#### Given entries:
>> BEGIN

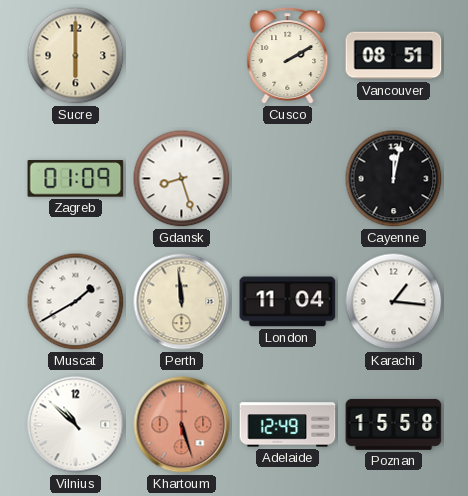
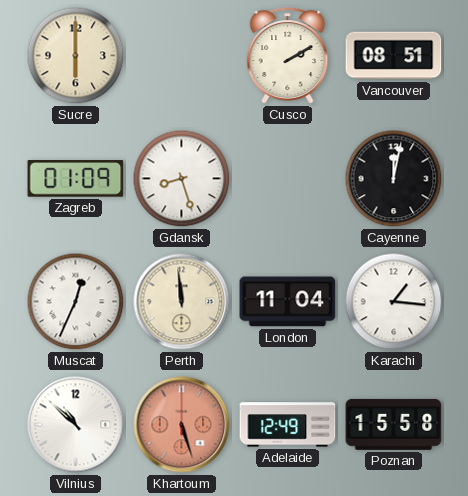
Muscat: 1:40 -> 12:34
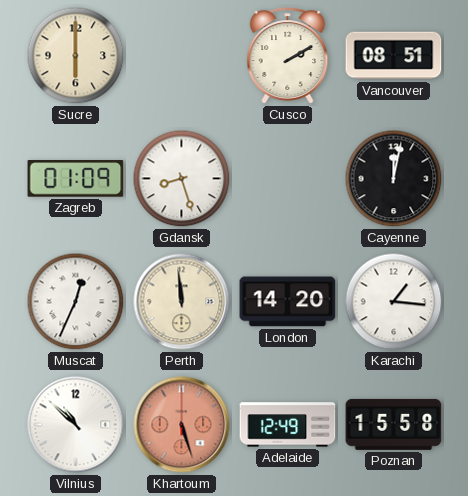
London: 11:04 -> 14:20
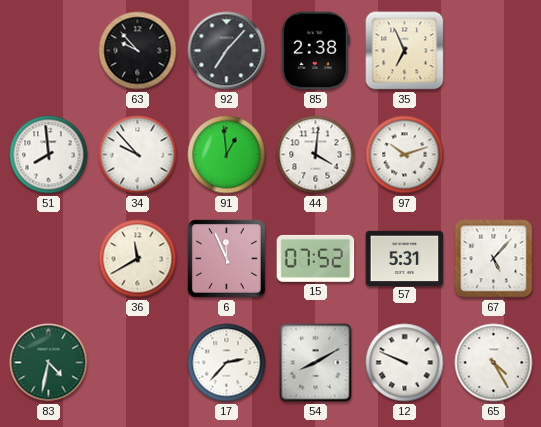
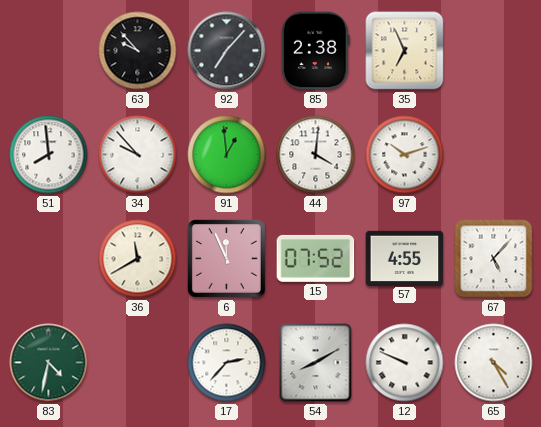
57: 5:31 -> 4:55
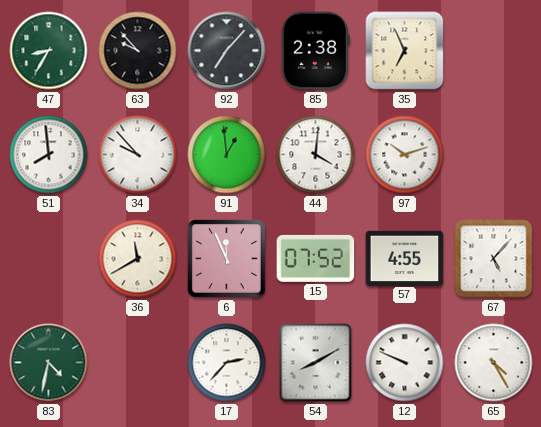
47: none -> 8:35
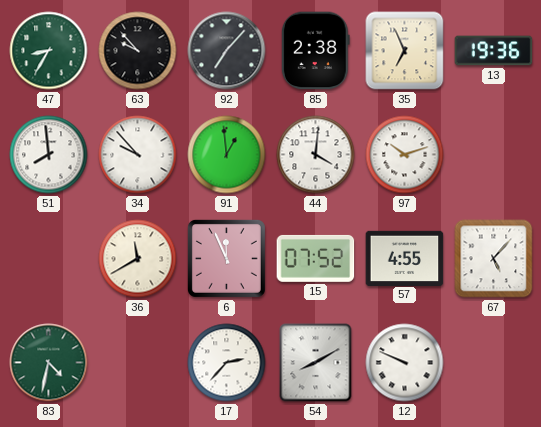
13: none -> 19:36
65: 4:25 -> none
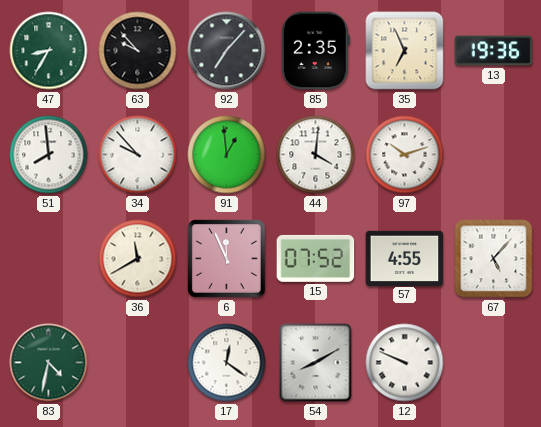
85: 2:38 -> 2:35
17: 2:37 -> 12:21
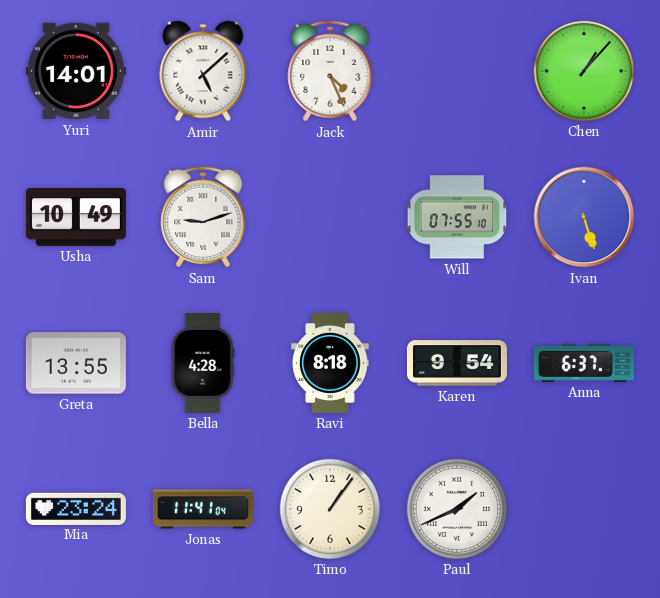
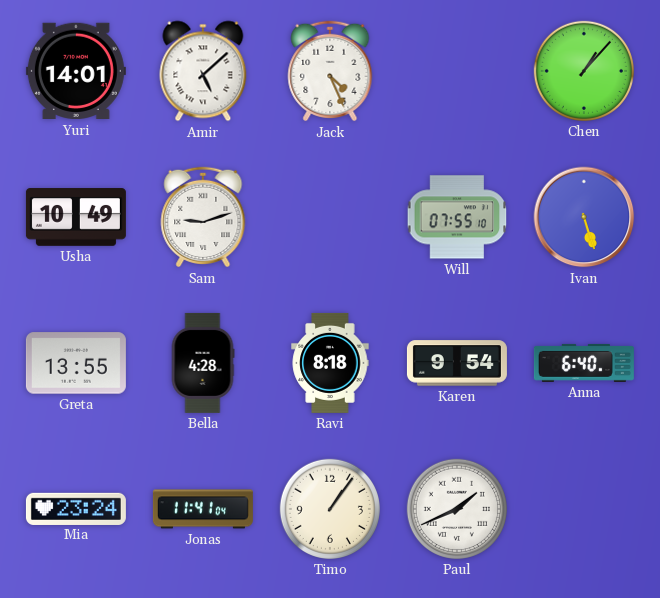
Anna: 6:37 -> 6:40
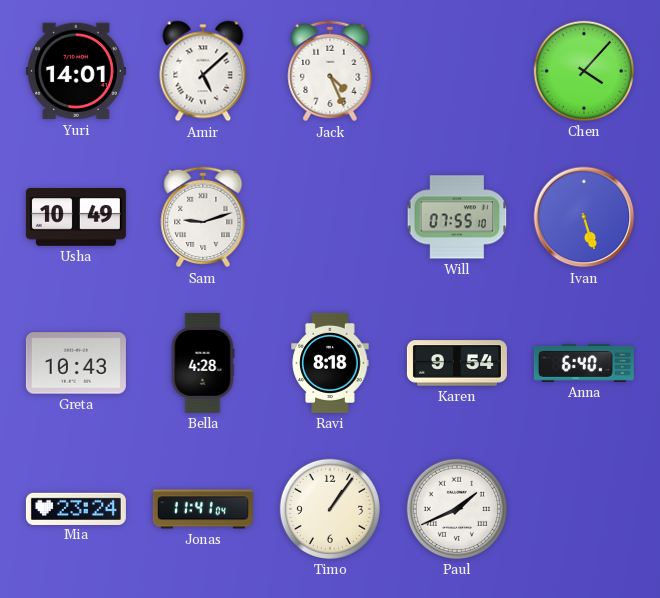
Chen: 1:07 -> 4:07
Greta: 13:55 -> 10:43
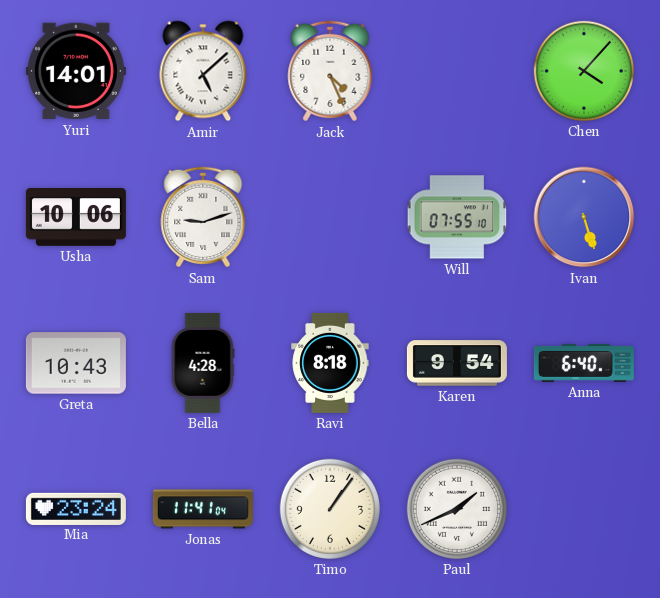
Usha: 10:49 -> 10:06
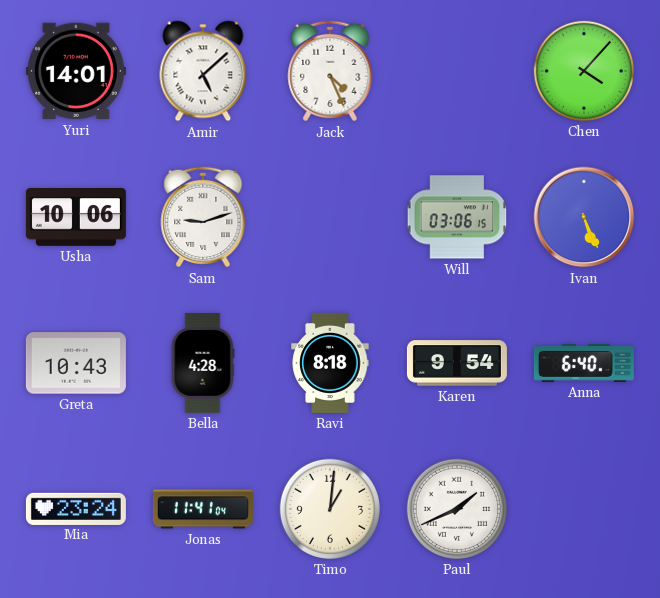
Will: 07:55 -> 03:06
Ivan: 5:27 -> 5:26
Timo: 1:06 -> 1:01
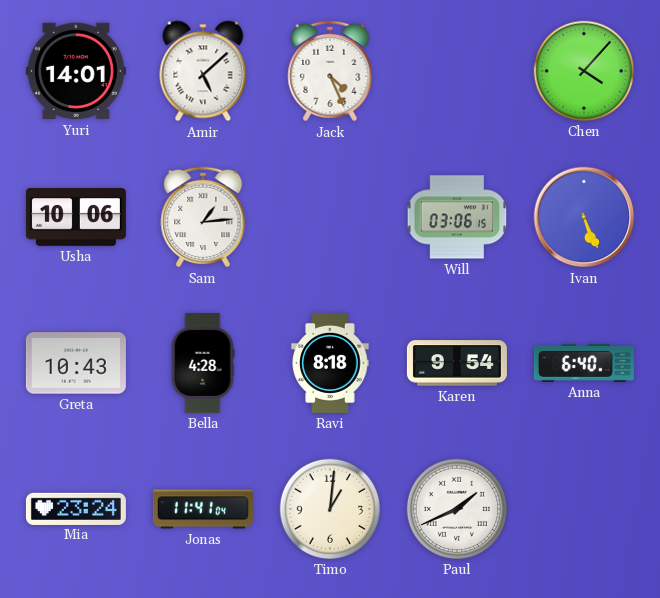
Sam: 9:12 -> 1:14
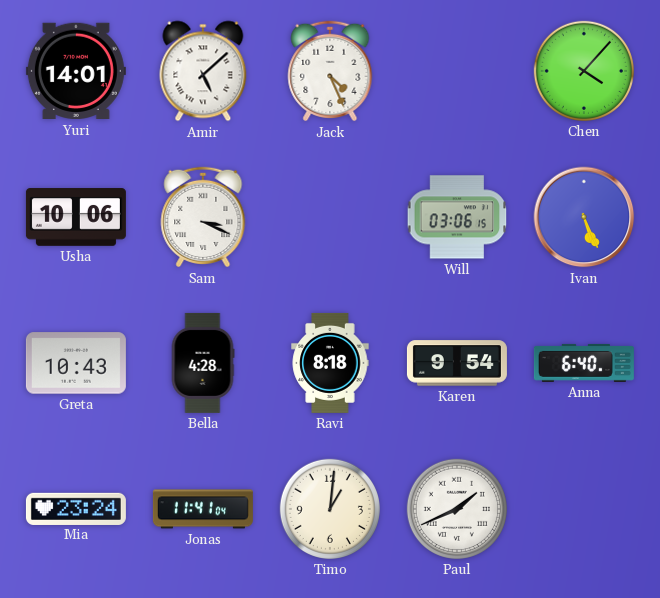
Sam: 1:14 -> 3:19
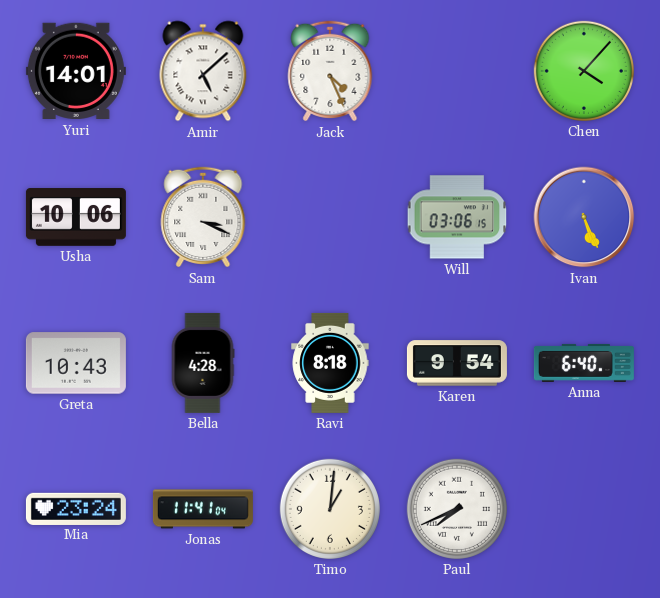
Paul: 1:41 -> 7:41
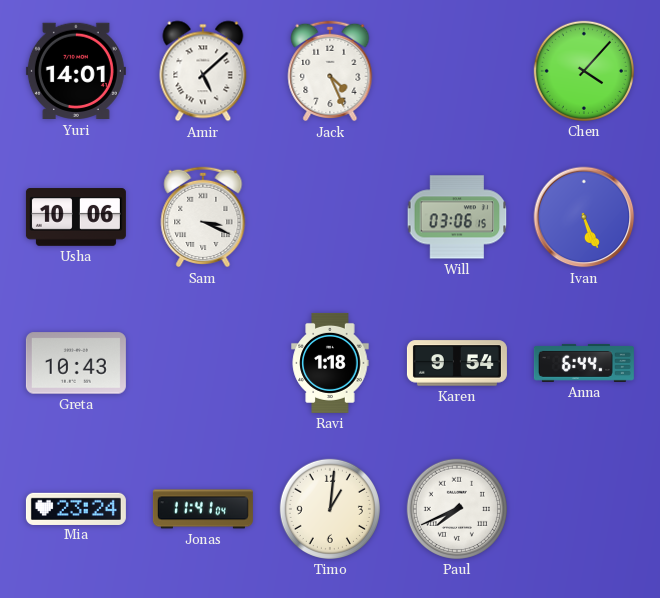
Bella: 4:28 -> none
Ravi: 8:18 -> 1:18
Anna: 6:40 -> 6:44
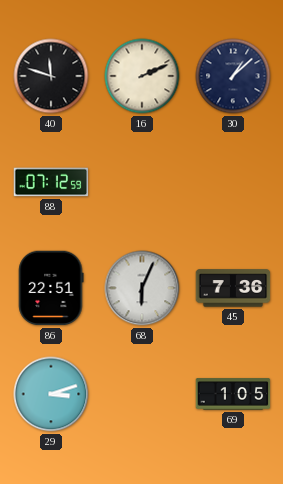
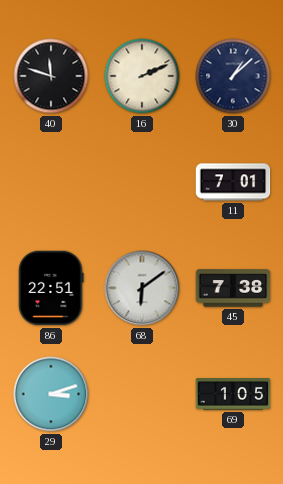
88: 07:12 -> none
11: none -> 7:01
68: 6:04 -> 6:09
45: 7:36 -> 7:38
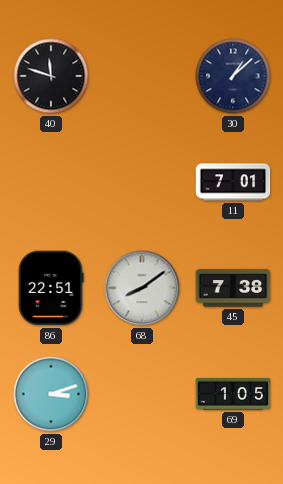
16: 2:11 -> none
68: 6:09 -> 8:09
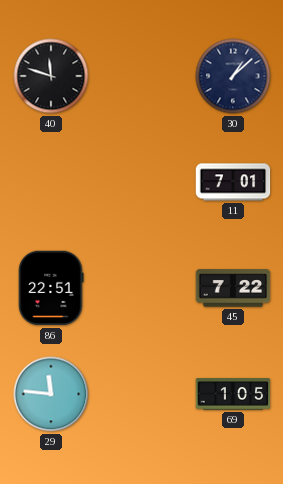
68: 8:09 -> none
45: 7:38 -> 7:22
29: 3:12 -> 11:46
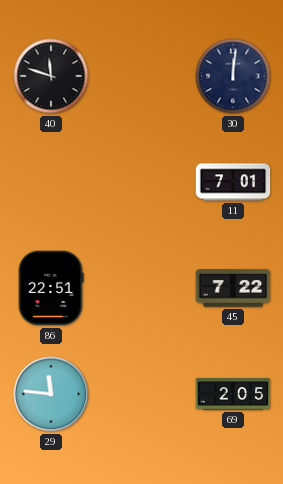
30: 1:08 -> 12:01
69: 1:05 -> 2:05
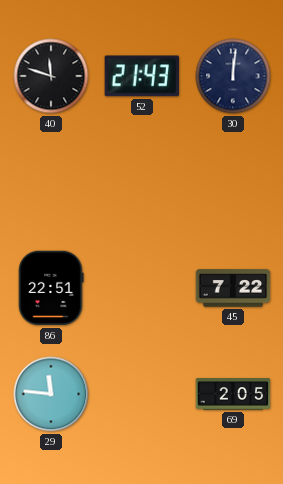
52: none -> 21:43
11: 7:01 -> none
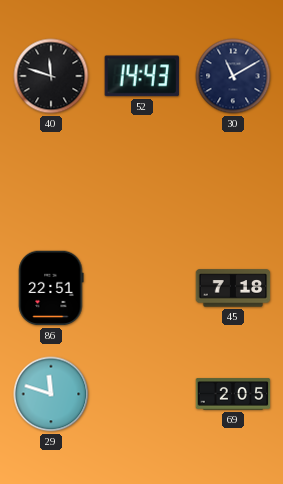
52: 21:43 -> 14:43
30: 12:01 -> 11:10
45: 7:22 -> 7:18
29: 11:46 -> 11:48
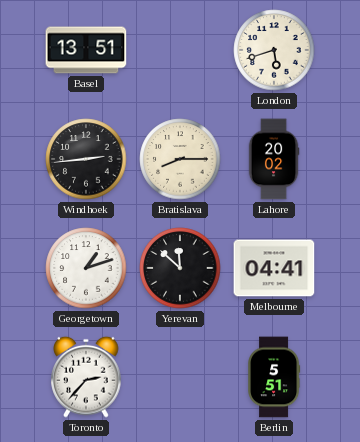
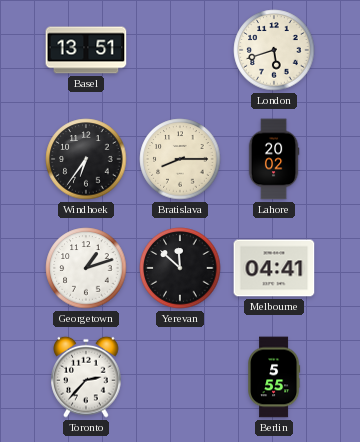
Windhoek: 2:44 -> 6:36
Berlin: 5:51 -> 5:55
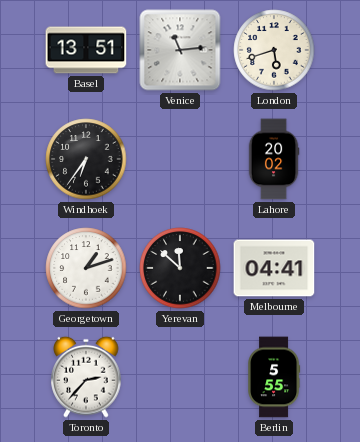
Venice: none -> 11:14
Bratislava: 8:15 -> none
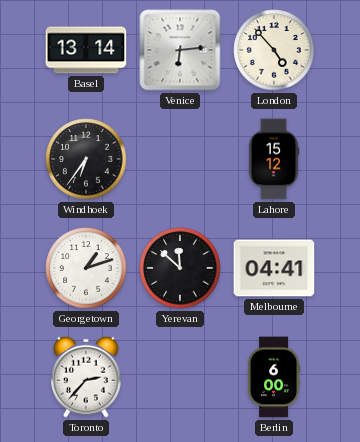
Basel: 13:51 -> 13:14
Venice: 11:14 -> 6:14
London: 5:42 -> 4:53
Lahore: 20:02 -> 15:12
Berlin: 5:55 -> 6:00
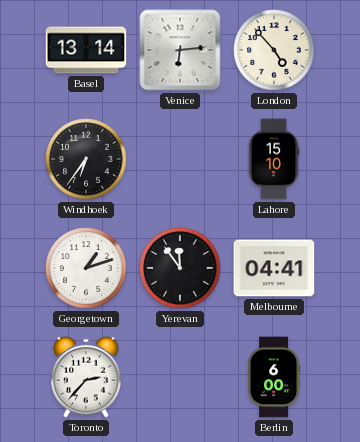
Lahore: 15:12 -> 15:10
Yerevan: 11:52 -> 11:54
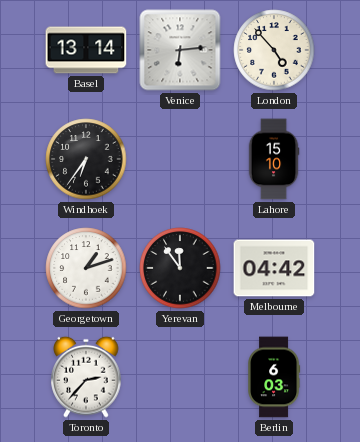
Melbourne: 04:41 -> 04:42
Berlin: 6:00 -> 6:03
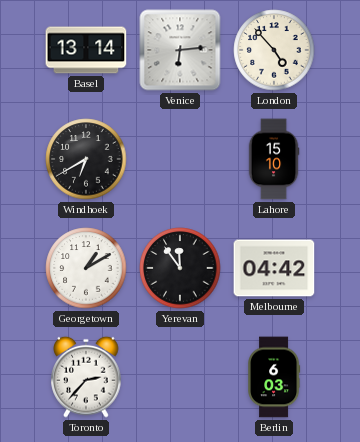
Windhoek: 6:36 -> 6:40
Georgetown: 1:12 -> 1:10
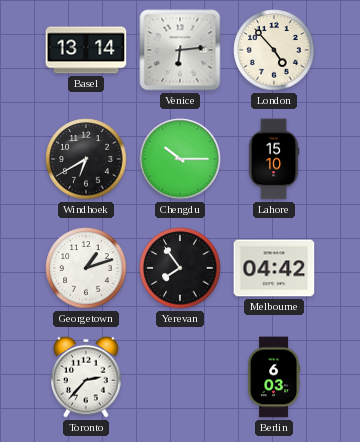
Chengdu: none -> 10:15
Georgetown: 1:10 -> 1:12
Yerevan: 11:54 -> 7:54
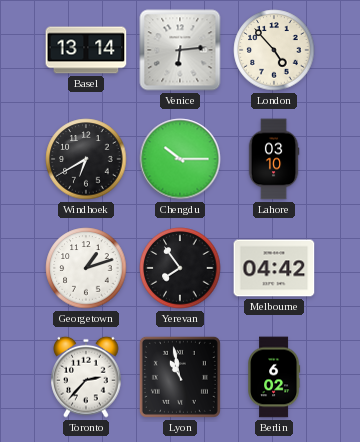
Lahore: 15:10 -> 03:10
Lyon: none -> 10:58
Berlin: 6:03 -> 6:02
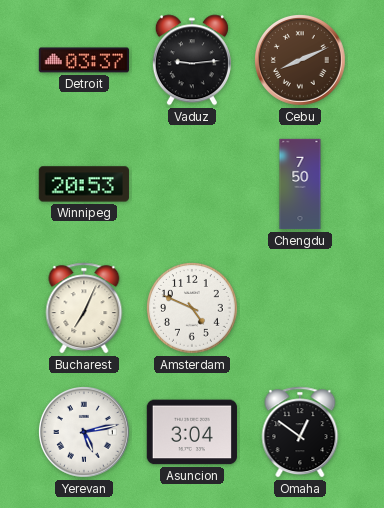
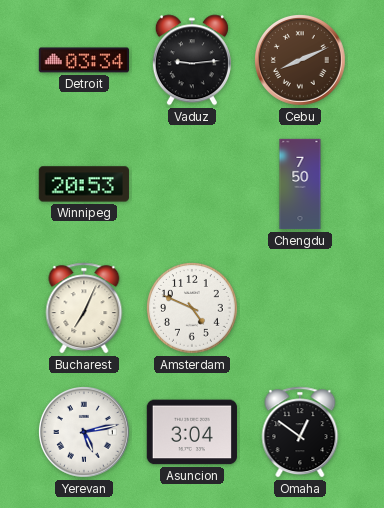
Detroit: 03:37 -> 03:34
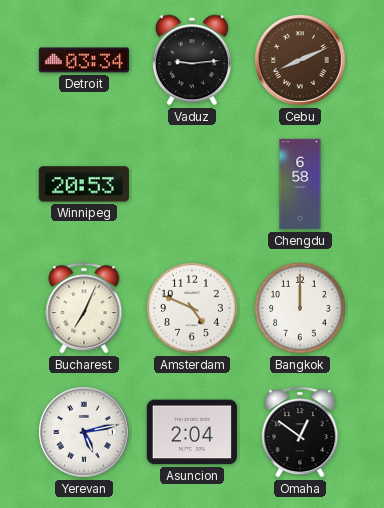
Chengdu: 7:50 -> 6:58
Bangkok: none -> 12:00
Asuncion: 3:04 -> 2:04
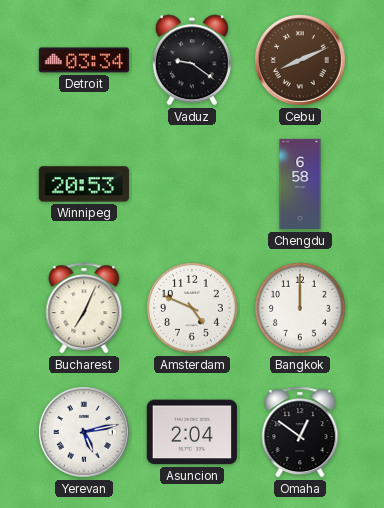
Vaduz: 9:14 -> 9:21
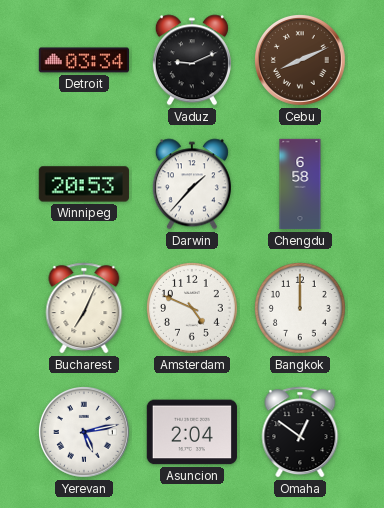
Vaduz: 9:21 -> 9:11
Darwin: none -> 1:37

>> END

Copy the records from the line with "Sam: 9:12 -> 1:14" through the end of the records, leaving out the pictures.

Sam: 9:12 -> 1:14
Sam: 1:14 -> 3:19
Paul: 1:41 -> 7:41
Bella: 4:28 -> none
Ravi: 8:18 -> 1:18
Anna: 6:40 -> 6:44
88: 07:12 -> none
11: none -> 7:01
68: 6:04 -> 6:09
45: 7:36 -> 7:38
16: 2:11 -> none
68: 6:09 -> 8:09
68: 8:09 -> none
45: 7:38 -> 7:22
29: 3:12 -> 11:46
30: 1:08 -> 12:01
69: 1:05 -> 2:05
52: none -> 21:43
11: 7:01 -> none
52: 21:43 -> 14:43
30: 12:01 -> 11:10
45: 7:22 -> 7:18
29: 11:46 -> 11:48
Windhoek: 2:44 -> 6:36
Berlin: 5:51 -> 5:55
Venice: none -> 11:14
Bratislava: 8:15 -> none
Basel: 13:51 -> 13:14
Venice: 11:14 -> 6:14
London: 5:42 -> 4:53
Lahore: 20:02 -> 15:12
Berlin: 5:55 -> 6:00
Lahore: 15:12 -> 15:10
Yerevan: 11:52 -> 11:54
Melbourne: 04:41 -> 04:42
Berlin: 6:00 -> 6:03
Windhoek: 6:36 -> 6:40
Georgetown: 1:12 -> 1:10
Chengdu: none -> 10:15
Georgetown: 1:10 -> 1:12
Yerevan: 11:54 -> 7:54
Lahore: 15:10 -> 03:10
Lyon: none -> 10:58
Berlin: 6:03 -> 6:02
Detroit: 03:37 -> 03:34
Chengdu: 7:50 -> 6:58
Bangkok: none -> 12:00
Asuncion: 3:04 -> 2:04
Vaduz: 9:14 -> 9:21
Vaduz: 9:21 -> 9:11
Darwin: none -> 1:37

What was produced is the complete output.